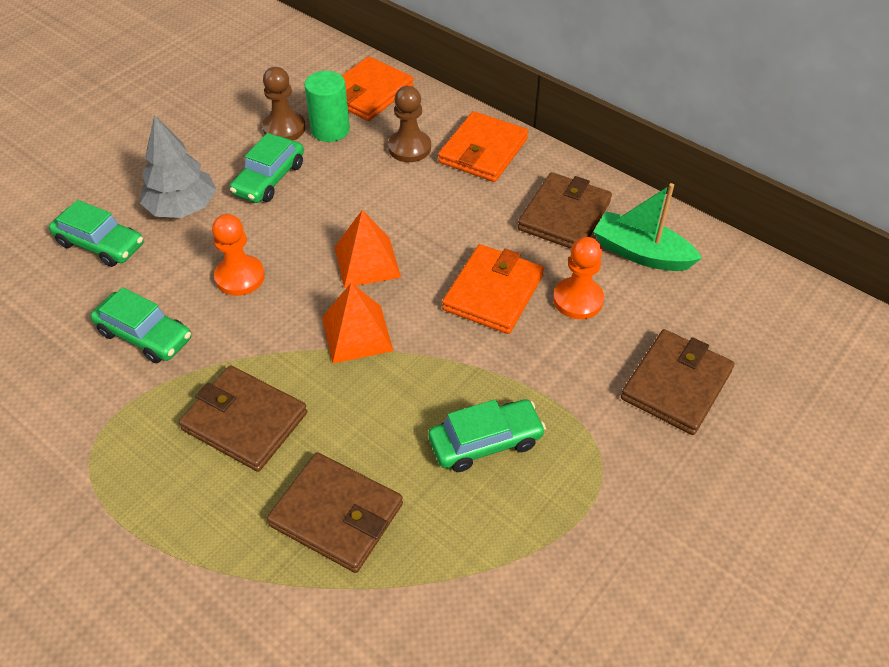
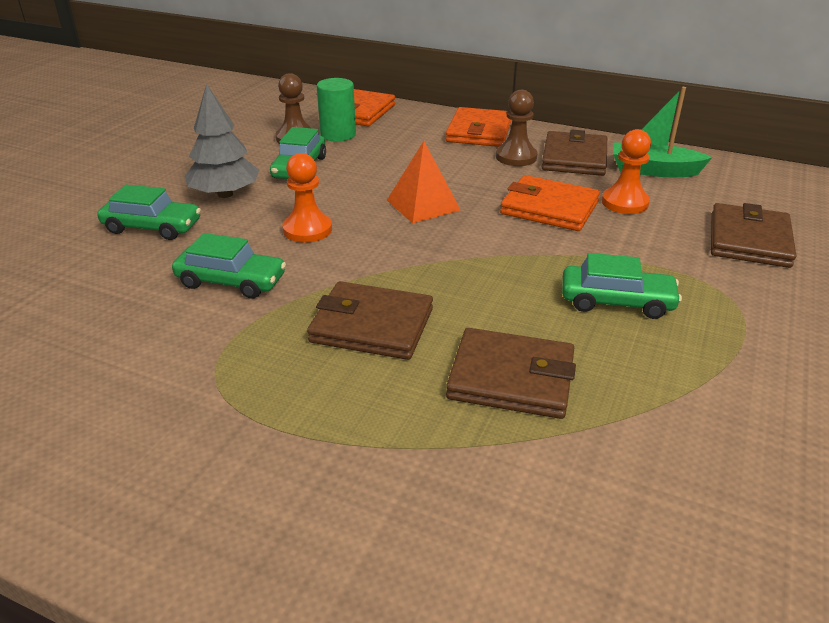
camera: 15 degrees left, 15 degrees down
(357, 333) = (444, 250): orange pyramid -> none
(409, 148) = (415, 137): brown pawn -> brown pawn (516, 157)
(485, 442) = (616, 302): green car -> green car turned 45 degrees clockwise
(493, 292) = (549, 208): orange wallet -> orange wallet turned 75 degrees counterclockwise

──────────

What this task involves: Only the lines from the one holding "(485, 442) = (616, 302): green" to the end of the material are wanted, each transcribed exactly.

Solved exercise:
(485, 442) = (616, 302): green car -> green car turned 45 degrees clockwise
(493, 292) = (549, 208): orange wallet -> orange wallet turned 75 degrees counterclockwise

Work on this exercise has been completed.